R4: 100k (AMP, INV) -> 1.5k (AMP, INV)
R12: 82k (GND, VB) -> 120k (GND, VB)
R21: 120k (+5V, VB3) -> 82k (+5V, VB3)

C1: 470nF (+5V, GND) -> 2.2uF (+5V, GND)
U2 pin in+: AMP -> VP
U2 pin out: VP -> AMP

━━━━━━━━━━

_Exercise aim_. Give again each line shown above, keeping every word as it is.

_Solution_.
R4: 100k (AMP, INV) -> 1.5k (AMP, INV)
R12: 82k (GND, VB) -> 120k (GND, VB)
R21: 120k (+5V, VB3) -> 82k (+5V, VB3)

C1: 470nF (+5V, GND) -> 2.2uF (+5V, GND)
U2 pin in+: AMP -> VP
U2 pin out: VP -> AMP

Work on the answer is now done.